YOUR GOAL:
The records are to be copied from the line that contains "HALL1 pin VCC: 5V -> GND" through their last line, word for word, with every picture left out.

GIVEN INFORMATION:
*** Begin section ***

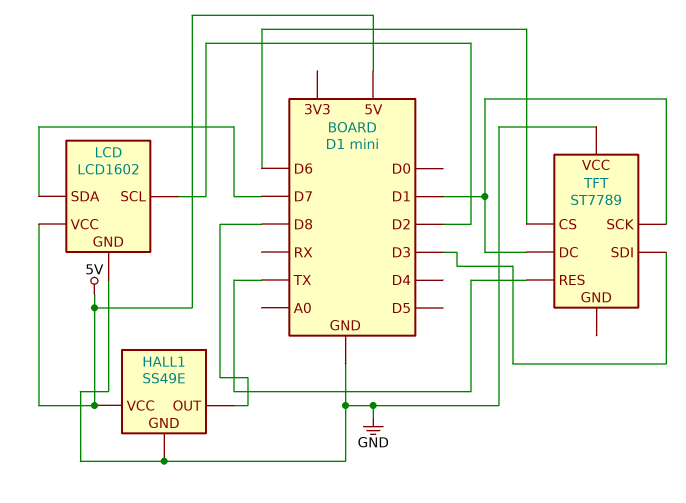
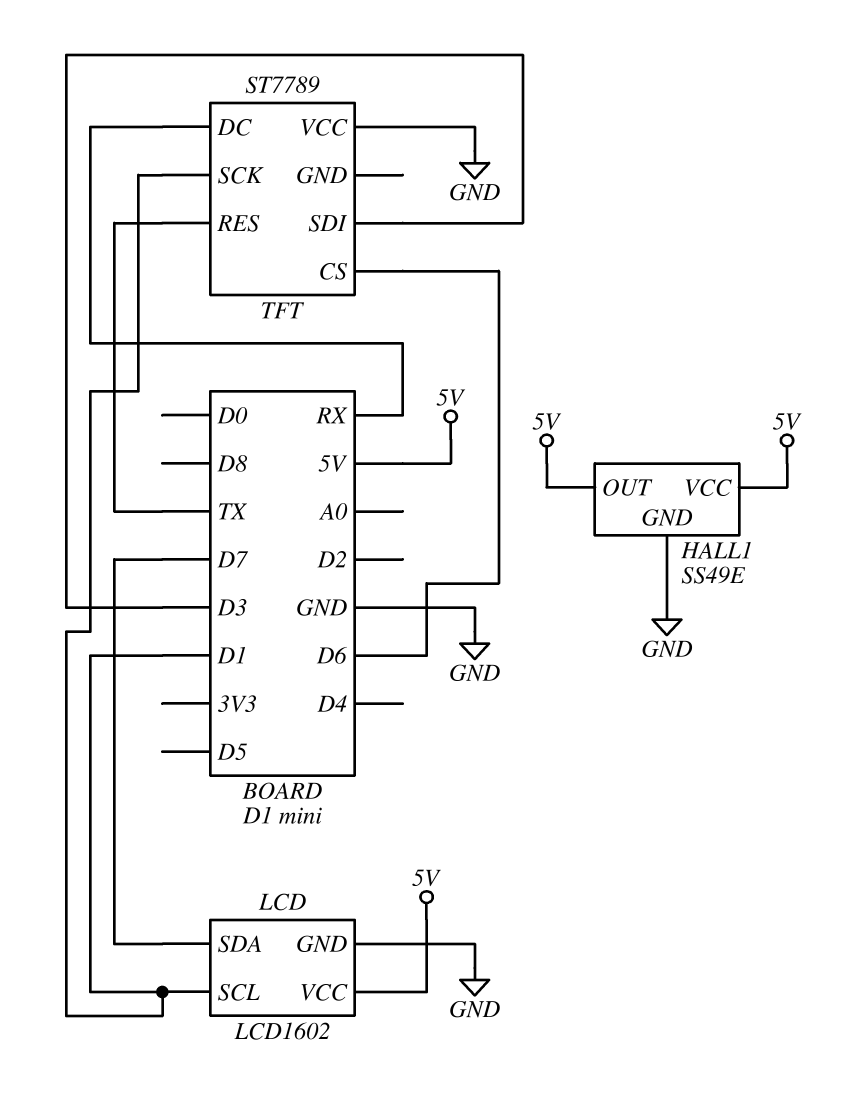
HALL1 pin OUT: D8 -> 5V
LCD pin SCL: D2 -> D1
TFT pin DC: D1 -> RX

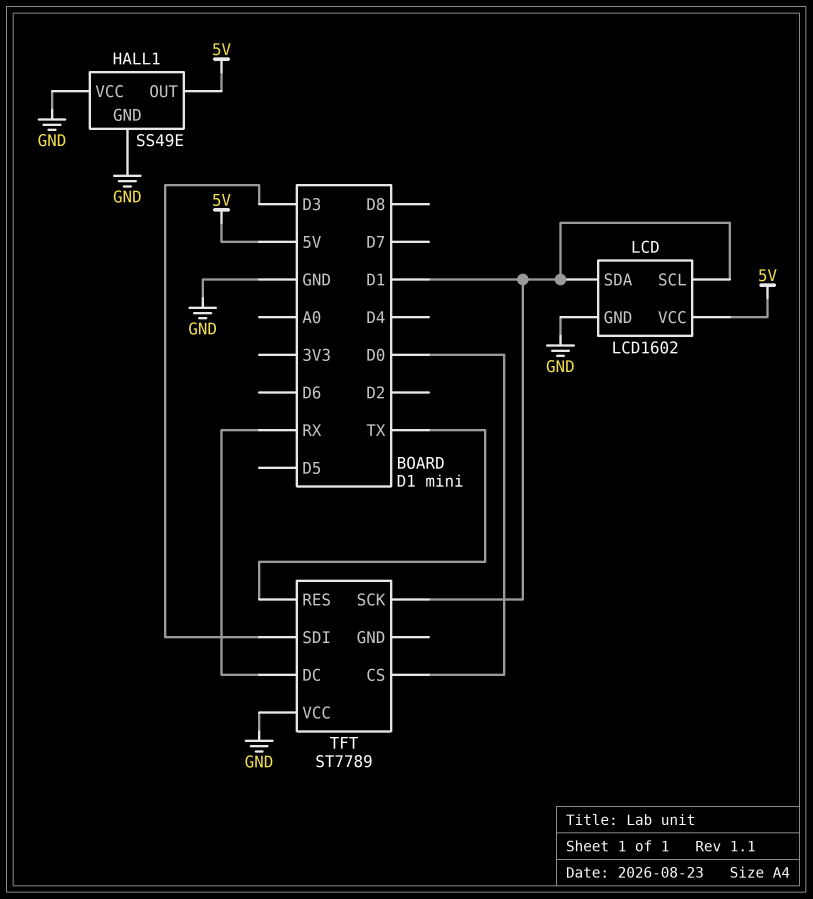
HALL1 pin VCC: 5V -> GND
LCD pin SDA: D7 -> D1
TFT pin CS: D6 -> D0

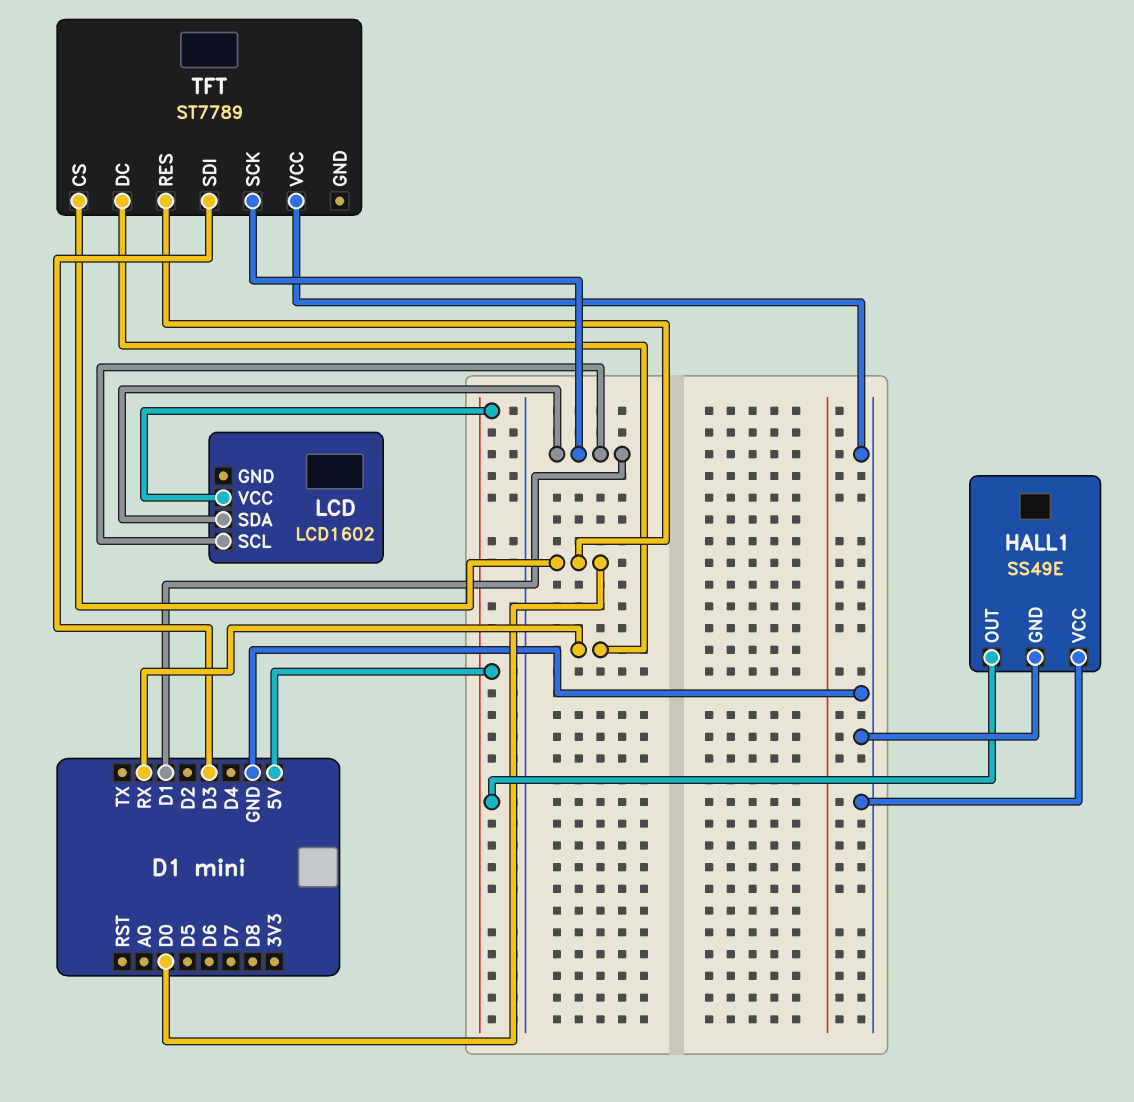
LCD pin GND: GND -> none
TFT pin RES: TX -> D0

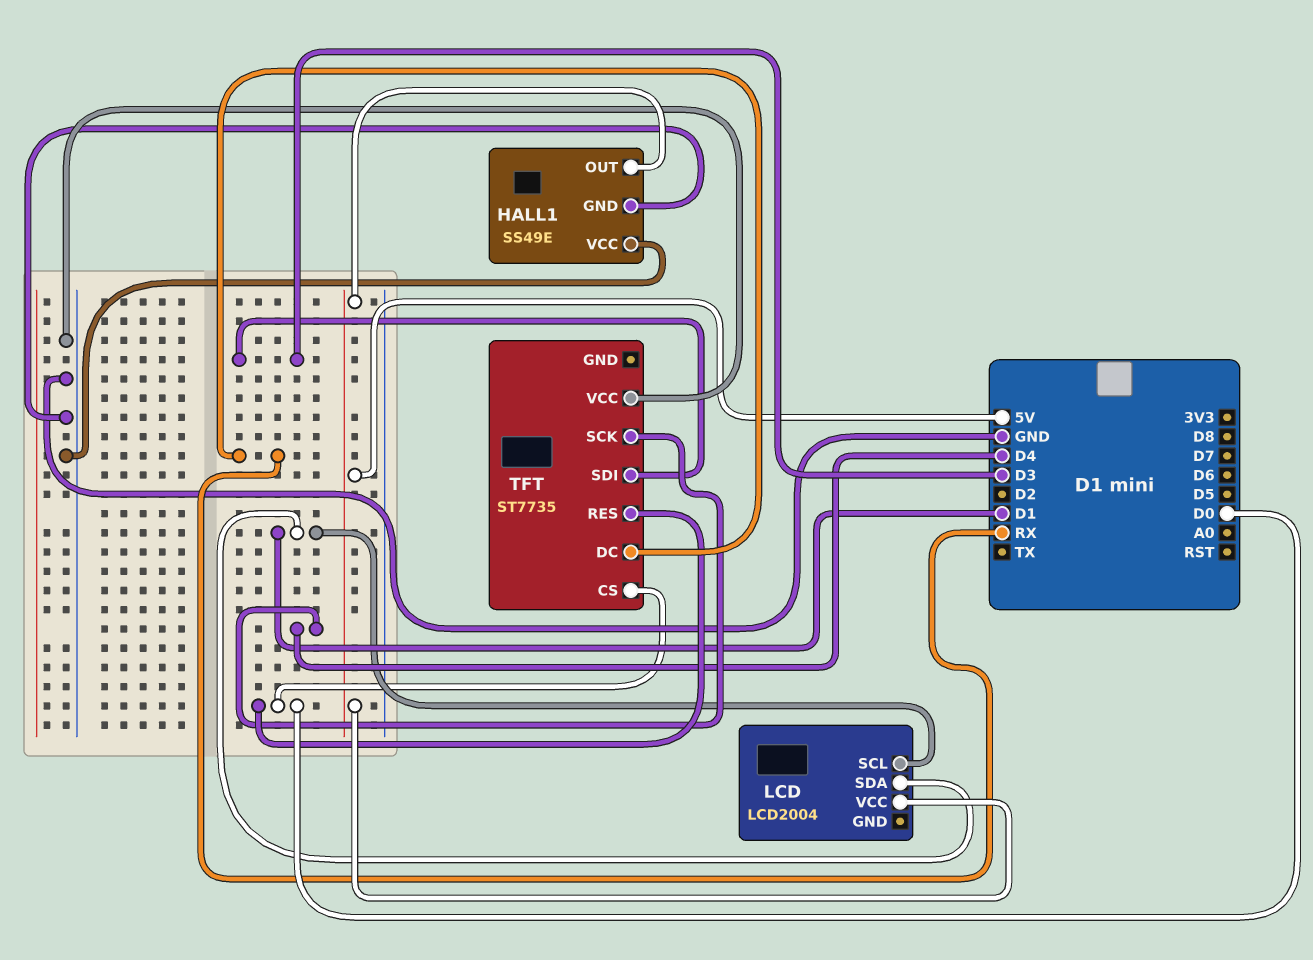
LCD: LCD1602 -> LCD2004
TFT: ST7789 -> ST7735
TFT pin SCK: D1 -> D4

*** End section ***

YOUR RESPONSE:
HALL1 pin VCC: 5V -> GND
LCD pin SDA: D7 -> D1
TFT pin CS: D6 -> D0

LCD pin GND: GND -> none
TFT pin RES: TX -> D0

LCD: LCD1602 -> LCD2004
TFT: ST7789 -> ST7735
TFT pin SCK: D1 -> D4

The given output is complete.